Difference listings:
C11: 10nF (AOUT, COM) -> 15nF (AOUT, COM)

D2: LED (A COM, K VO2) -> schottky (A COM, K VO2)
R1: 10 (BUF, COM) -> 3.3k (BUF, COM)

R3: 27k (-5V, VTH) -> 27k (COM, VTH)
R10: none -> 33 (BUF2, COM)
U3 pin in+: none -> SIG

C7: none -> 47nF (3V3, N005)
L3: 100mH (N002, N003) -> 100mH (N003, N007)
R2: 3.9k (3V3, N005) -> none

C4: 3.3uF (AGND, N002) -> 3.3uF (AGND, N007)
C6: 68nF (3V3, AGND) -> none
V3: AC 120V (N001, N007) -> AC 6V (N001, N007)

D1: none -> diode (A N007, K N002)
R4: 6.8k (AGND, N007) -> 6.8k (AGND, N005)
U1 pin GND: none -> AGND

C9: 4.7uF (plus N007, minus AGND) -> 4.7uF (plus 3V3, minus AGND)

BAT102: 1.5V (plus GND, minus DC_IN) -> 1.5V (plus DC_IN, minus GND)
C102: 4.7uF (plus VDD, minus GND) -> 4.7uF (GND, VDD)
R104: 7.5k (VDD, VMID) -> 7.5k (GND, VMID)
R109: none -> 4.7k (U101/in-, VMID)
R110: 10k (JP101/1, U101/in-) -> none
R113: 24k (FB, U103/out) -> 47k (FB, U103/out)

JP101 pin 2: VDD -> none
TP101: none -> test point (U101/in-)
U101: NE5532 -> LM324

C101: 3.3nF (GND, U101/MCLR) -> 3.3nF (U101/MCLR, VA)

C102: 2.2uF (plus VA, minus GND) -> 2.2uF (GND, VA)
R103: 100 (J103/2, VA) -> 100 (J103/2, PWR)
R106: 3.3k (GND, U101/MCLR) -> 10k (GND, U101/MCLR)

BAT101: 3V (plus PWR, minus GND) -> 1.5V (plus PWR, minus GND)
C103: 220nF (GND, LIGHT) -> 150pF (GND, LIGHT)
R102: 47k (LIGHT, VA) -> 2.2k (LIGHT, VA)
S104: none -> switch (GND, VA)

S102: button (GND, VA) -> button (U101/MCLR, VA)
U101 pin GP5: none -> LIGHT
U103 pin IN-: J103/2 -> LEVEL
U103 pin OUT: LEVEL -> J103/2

> Your task:
Return every entry exactly.

> Answer for this exercise:
C11: 10nF (AOUT, COM) -> 15nF (AOUT, COM)

D2: LED (A COM, K VO2) -> schottky (A COM, K VO2)
R1: 10 (BUF, COM) -> 3.3k (BUF, COM)

R3: 27k (-5V, VTH) -> 27k (COM, VTH)
R10: none -> 33 (BUF2, COM)
U3 pin in+: none -> SIG

C7: none -> 47nF (3V3, N005)
L3: 100mH (N002, N003) -> 100mH (N003, N007)
R2: 3.9k (3V3, N005) -> none

C4: 3.3uF (AGND, N002) -> 3.3uF (AGND, N007)
C6: 68nF (3V3, AGND) -> none
V3: AC 120V (N001, N007) -> AC 6V (N001, N007)

D1: none -> diode (A N007, K N002)
R4: 6.8k (AGND, N007) -> 6.8k (AGND, N005)
U1 pin GND: none -> AGND

C9: 4.7uF (plus N007, minus AGND) -> 4.7uF (plus 3V3, minus AGND)

BAT102: 1.5V (plus GND, minus DC_IN) -> 1.5V (plus DC_IN, minus GND)
C102: 4.7uF (plus VDD, minus GND) -> 4.7uF (GND, VDD)
R104: 7.5k (VDD, VMID) -> 7.5k (GND, VMID)
R109: none -> 4.7k (U101/in-, VMID)
R110: 10k (JP101/1, U101/in-) -> none
R113: 24k (FB, U103/out) -> 47k (FB, U103/out)

JP101 pin 2: VDD -> none
TP101: none -> test point (U101/in-)
U101: NE5532 -> LM324

C101: 3.3nF (GND, U101/MCLR) -> 3.3nF (U101/MCLR, VA)

C102: 2.2uF (plus VA, minus GND) -> 2.2uF (GND, VA)
R103: 100 (J103/2, VA) -> 100 (J103/2, PWR)
R106: 3.3k (GND, U101/MCLR) -> 10k (GND, U101/MCLR)

BAT101: 3V (plus PWR, minus GND) -> 1.5V (plus PWR, minus GND)
C103: 220nF (GND, LIGHT) -> 150pF (GND, LIGHT)
R102: 47k (LIGHT, VA) -> 2.2k (LIGHT, VA)
S104: none -> switch (GND, VA)

S102: button (GND, VA) -> button (U101/MCLR, VA)
U101 pin GP5: none -> LIGHT
U103 pin IN-: J103/2 -> LEVEL
U103 pin OUT: LEVEL -> J103/2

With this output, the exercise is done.